▶ [YOUR GOAL]
Provide the data again exactly, including every line that follows.

Records contained in a dataset:
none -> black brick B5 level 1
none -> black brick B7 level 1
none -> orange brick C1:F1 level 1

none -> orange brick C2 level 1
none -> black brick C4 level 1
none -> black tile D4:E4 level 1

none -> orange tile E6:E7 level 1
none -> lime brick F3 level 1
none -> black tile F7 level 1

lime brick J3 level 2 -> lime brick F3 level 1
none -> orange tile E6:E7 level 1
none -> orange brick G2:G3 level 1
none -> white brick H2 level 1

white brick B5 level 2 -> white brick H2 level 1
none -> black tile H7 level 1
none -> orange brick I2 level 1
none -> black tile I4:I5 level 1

▶ [TASK ANSWER]
none -> black brick B5 level 1
none -> black brick B7 level 1
none -> orange brick C1:F1 level 1

none -> orange brick C2 level 1
none -> black brick C4 level 1
none -> black tile D4:E4 level 1

none -> orange tile E6:E7 level 1
none -> lime brick F3 level 1
none -> black tile F7 level 1

lime brick J3 level 2 -> lime brick F3 level 1
none -> orange tile E6:E7 level 1
none -> orange brick G2:G3 level 1
none -> white brick H2 level 1

white brick B5 level 2 -> white brick H2 level 1
none -> black tile H7 level 1
none -> orange brick I2 level 1
none -> black tile I4:I5 level 1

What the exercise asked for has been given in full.